WORK ITEM:
Each line below is to be written out in full, exactly as shown.

··· EXTRACTED INFORMATION

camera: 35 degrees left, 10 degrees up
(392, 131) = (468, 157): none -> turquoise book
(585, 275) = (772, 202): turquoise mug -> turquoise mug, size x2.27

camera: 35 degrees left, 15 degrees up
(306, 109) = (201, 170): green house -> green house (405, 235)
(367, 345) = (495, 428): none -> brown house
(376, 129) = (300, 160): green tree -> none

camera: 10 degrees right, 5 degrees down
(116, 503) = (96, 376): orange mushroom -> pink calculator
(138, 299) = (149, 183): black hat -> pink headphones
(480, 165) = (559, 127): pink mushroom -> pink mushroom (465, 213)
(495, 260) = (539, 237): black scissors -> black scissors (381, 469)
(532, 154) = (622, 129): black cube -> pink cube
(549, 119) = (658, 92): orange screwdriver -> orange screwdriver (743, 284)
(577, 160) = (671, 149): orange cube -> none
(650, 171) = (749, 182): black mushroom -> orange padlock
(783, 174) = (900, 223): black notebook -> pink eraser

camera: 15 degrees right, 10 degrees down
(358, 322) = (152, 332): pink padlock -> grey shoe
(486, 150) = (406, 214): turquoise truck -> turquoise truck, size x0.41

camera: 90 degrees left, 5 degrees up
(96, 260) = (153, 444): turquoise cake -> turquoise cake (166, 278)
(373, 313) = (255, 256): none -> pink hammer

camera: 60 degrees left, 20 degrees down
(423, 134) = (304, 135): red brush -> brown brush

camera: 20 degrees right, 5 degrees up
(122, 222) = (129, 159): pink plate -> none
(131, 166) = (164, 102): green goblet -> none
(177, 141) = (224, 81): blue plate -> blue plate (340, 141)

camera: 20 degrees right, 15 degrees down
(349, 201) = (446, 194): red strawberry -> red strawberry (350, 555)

······

TASK SOLUTION:
camera: 35 degrees left, 10 degrees up
(392, 131) = (468, 157): none -> turquoise book
(585, 275) = (772, 202): turquoise mug -> turquoise mug, size x2.27

camera: 35 degrees left, 15 degrees up
(306, 109) = (201, 170): green house -> green house (405, 235)
(367, 345) = (495, 428): none -> brown house
(376, 129) = (300, 160): green tree -> none

camera: 10 degrees right, 5 degrees down
(116, 503) = (96, 376): orange mushroom -> pink calculator
(138, 299) = (149, 183): black hat -> pink headphones
(480, 165) = (559, 127): pink mushroom -> pink mushroom (465, 213)
(495, 260) = (539, 237): black scissors -> black scissors (381, 469)
(532, 154) = (622, 129): black cube -> pink cube
(549, 119) = (658, 92): orange screwdriver -> orange screwdriver (743, 284)
(577, 160) = (671, 149): orange cube -> none
(650, 171) = (749, 182): black mushroom -> orange padlock
(783, 174) = (900, 223): black notebook -> pink eraser

camera: 15 degrees right, 10 degrees down
(358, 322) = (152, 332): pink padlock -> grey shoe
(486, 150) = (406, 214): turquoise truck -> turquoise truck, size x0.41

camera: 90 degrees left, 5 degrees up
(96, 260) = (153, 444): turquoise cake -> turquoise cake (166, 278)
(373, 313) = (255, 256): none -> pink hammer

camera: 60 degrees left, 20 degrees down
(423, 134) = (304, 135): red brush -> brown brush

camera: 20 degrees right, 5 degrees up
(122, 222) = (129, 159): pink plate -> none
(131, 166) = (164, 102): green goblet -> none
(177, 141) = (224, 81): blue plate -> blue plate (340, 141)

camera: 20 degrees right, 15 degrees down
(349, 201) = (446, 194): red strawberry -> red strawberry (350, 555)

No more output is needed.